What is being asked -> Below are some records; copy them word for word and drop the pictures.

[Recorded data]

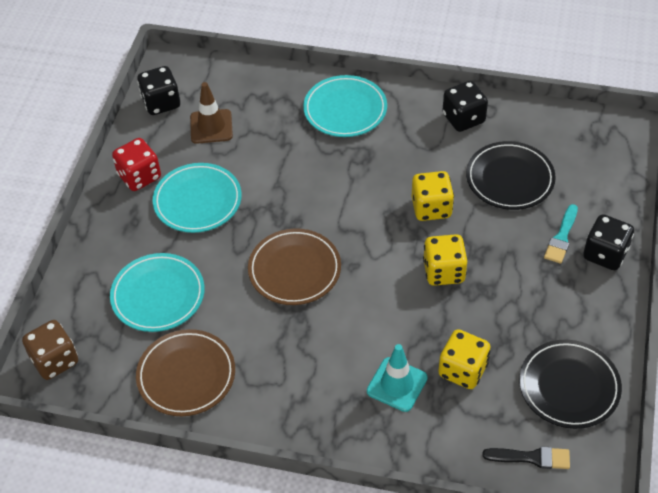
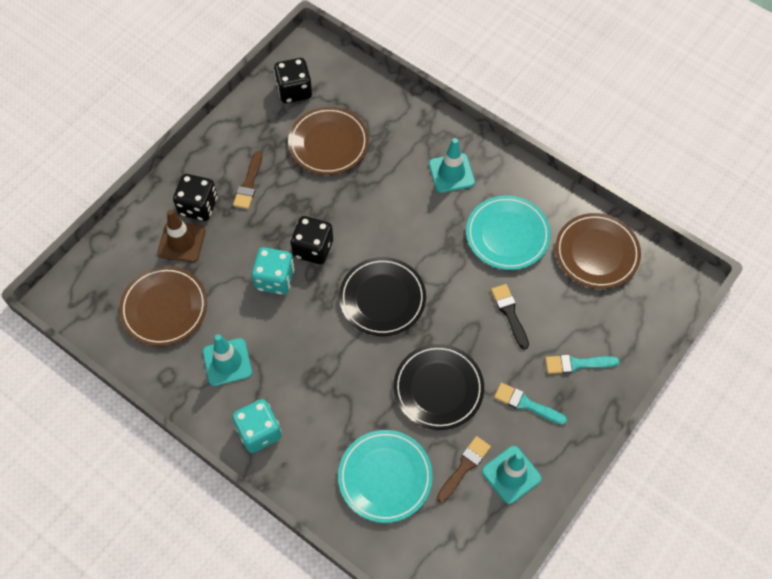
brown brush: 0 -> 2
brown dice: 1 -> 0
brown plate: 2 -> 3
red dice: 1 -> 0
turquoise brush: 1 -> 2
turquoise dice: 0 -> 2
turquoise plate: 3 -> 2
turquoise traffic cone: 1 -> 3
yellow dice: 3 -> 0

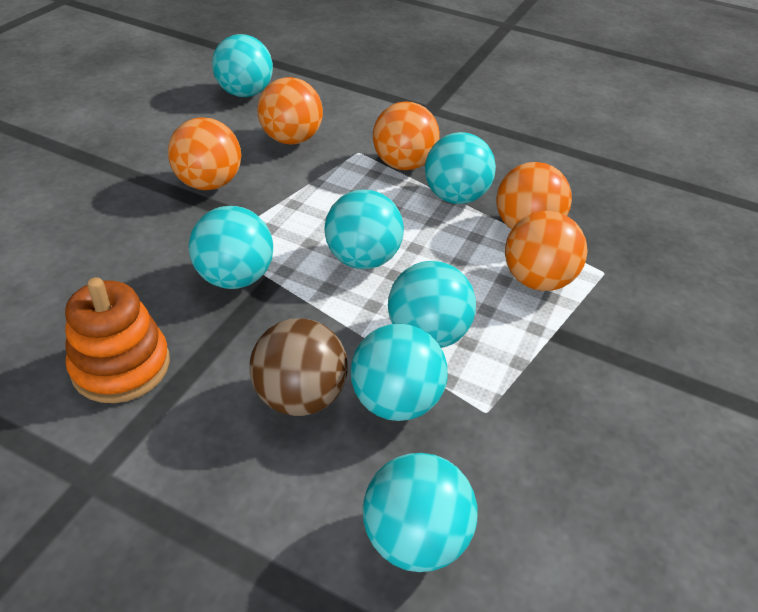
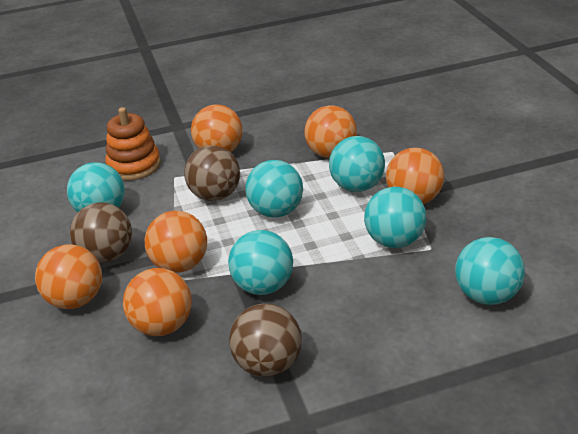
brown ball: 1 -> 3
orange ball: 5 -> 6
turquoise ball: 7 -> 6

Reply ->
brown brush: 0 -> 2
brown dice: 1 -> 0
brown plate: 2 -> 3
red dice: 1 -> 0
turquoise brush: 1 -> 2
turquoise dice: 0 -> 2
turquoise plate: 3 -> 2
turquoise traffic cone: 1 -> 3
yellow dice: 3 -> 0

brown ball: 1 -> 3
orange ball: 5 -> 6
turquoise ball: 7 -> 6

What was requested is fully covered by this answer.